◆ AIM OF THE TASK:
In the data below, the answer is the run of lines from the line containing "D3: none -> schottky MBR340 (A COIL, K +3V3)" through the line containing "R13: 470 (+3V3, COIL) -> none", both included; print it exactly and nothing else.

◆ TASK INPUTS:
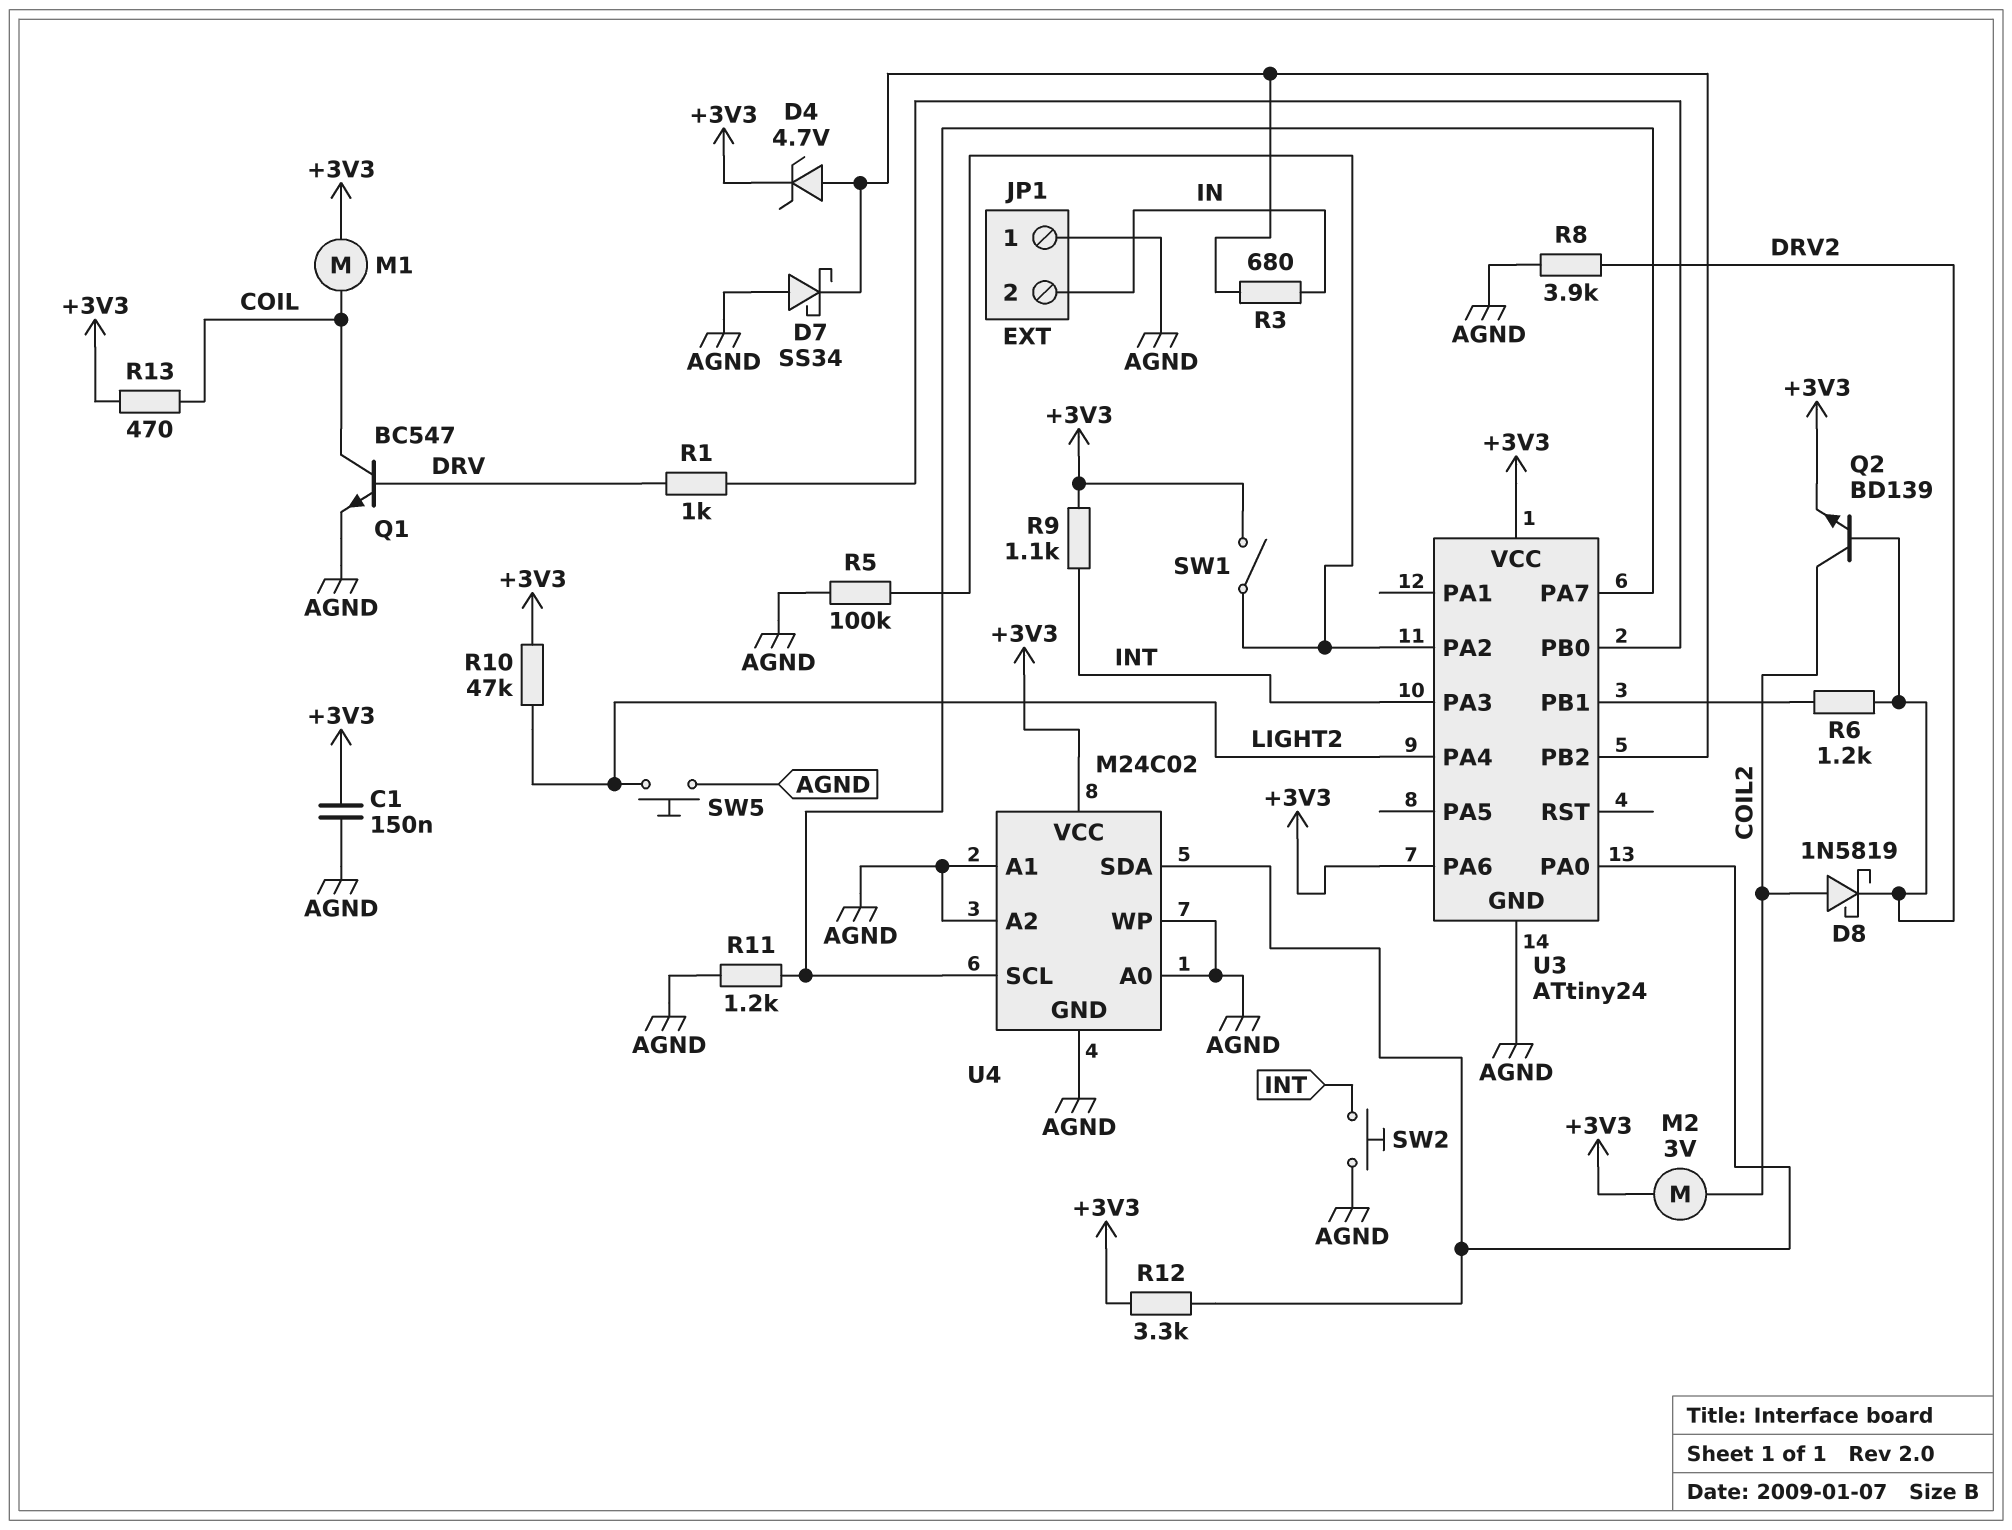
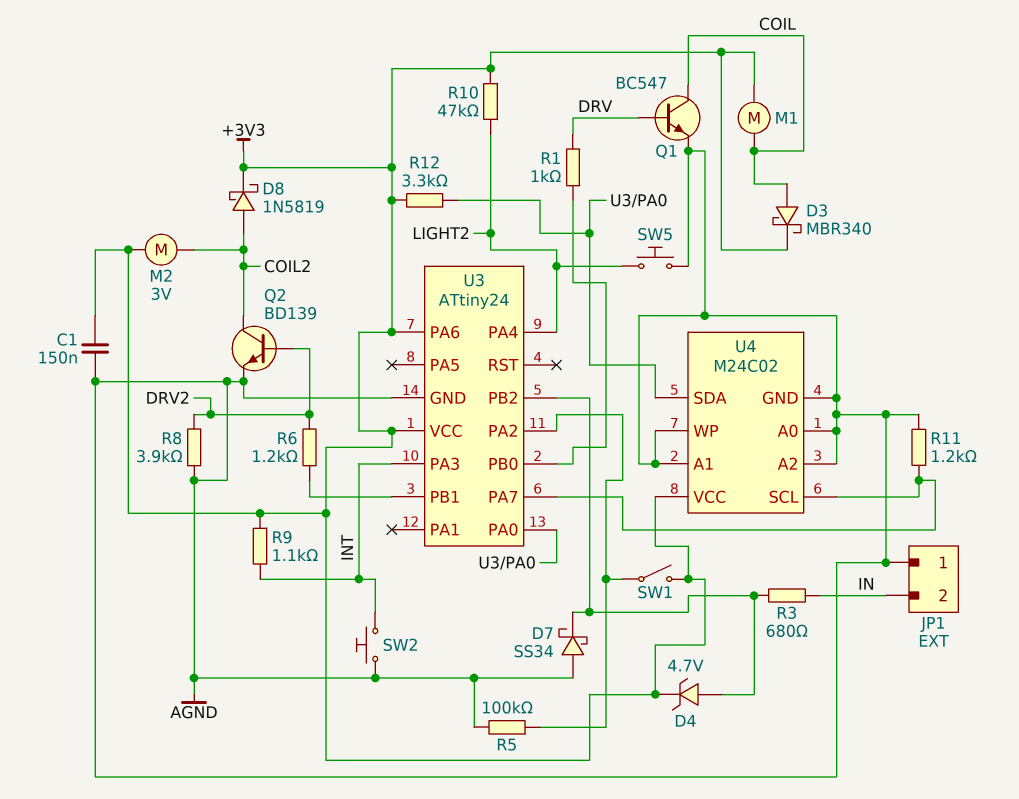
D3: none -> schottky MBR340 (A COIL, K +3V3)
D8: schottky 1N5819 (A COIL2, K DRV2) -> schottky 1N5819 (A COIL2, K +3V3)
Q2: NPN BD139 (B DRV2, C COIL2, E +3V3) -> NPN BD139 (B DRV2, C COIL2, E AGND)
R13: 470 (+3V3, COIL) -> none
* * *
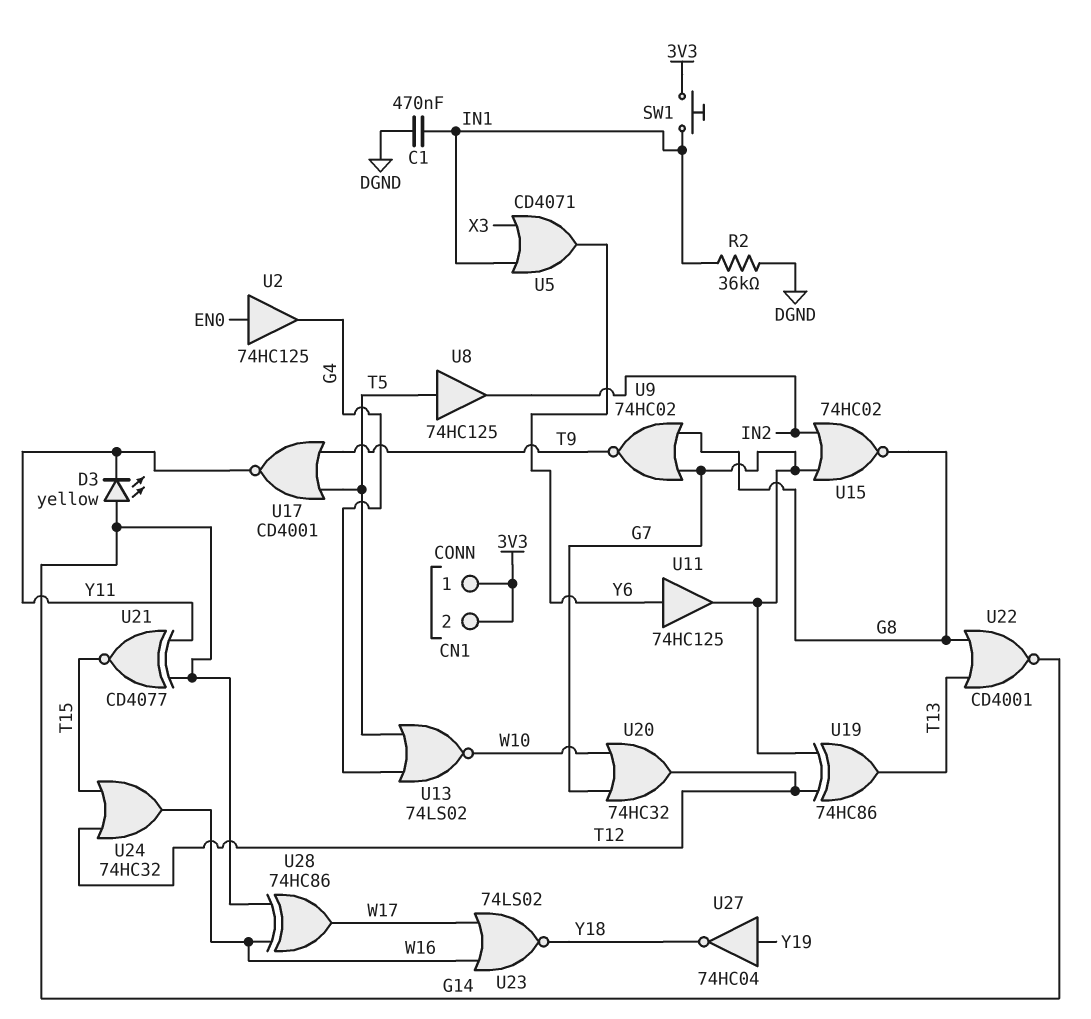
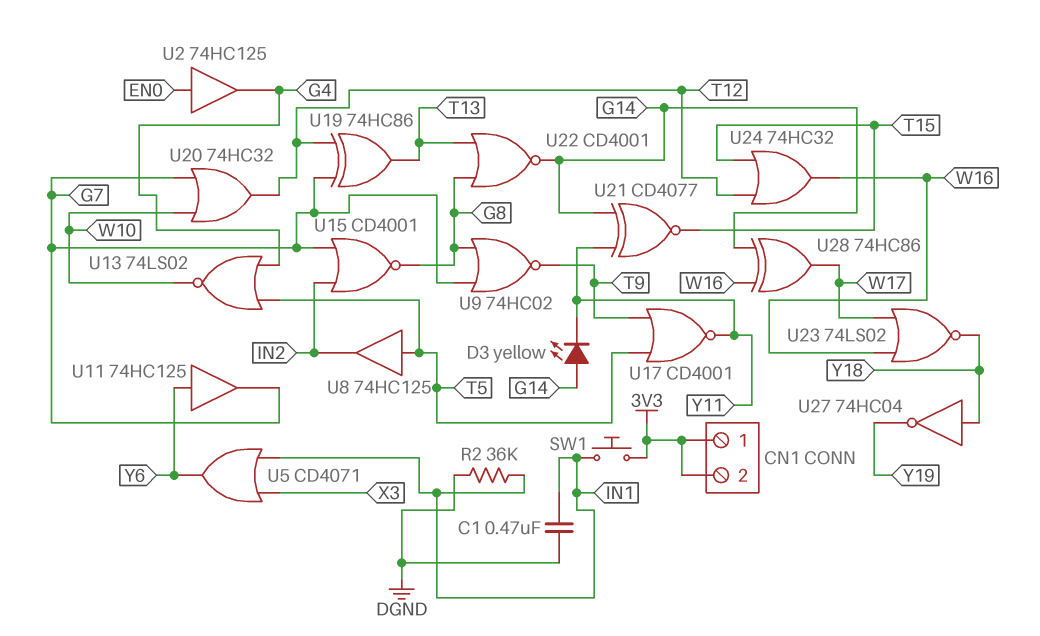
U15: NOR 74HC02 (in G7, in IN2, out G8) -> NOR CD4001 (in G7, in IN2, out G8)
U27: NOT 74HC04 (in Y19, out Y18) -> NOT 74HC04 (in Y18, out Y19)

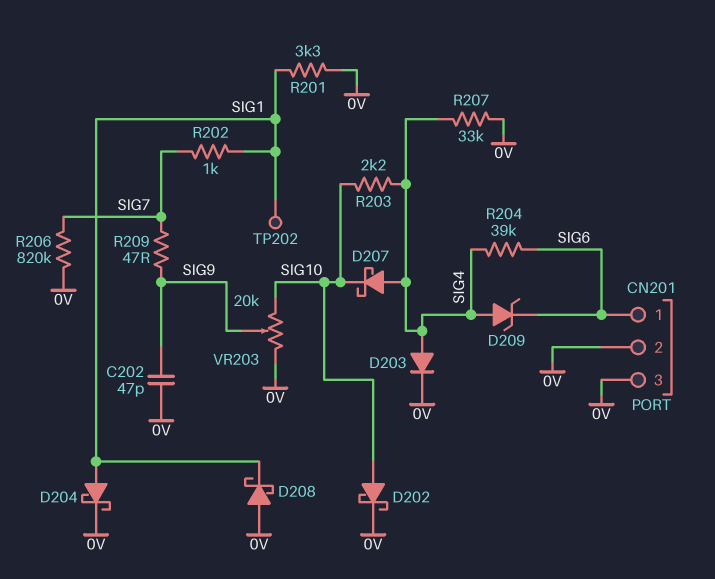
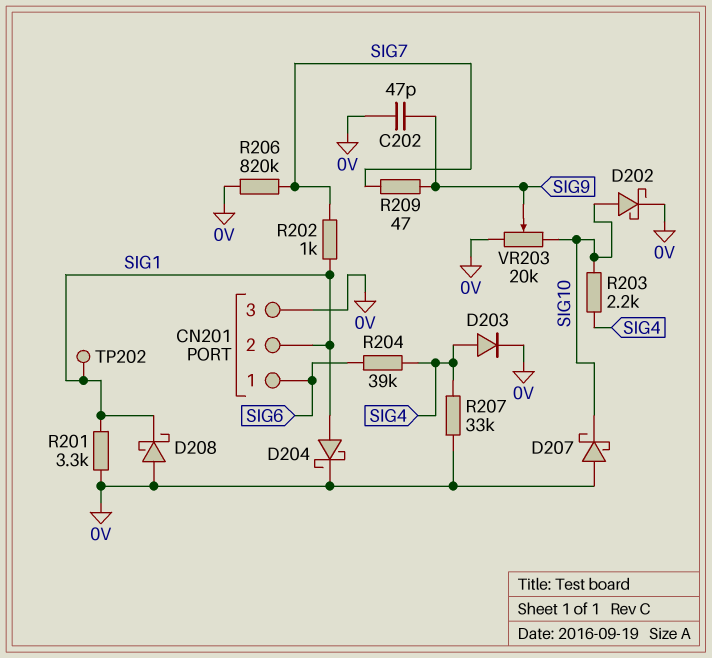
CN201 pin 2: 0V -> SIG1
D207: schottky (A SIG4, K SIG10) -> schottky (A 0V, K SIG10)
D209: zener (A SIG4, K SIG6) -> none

◆ ANSWER TO THE PROBLEM:
D3: none -> schottky MBR340 (A COIL, K +3V3)
D8: schottky 1N5819 (A COIL2, K DRV2) -> schottky 1N5819 (A COIL2, K +3V3)
Q2: NPN BD139 (B DRV2, C COIL2, E +3V3) -> NPN BD139 (B DRV2, C COIL2, E AGND)
R13: 470 (+3V3, COIL) -> none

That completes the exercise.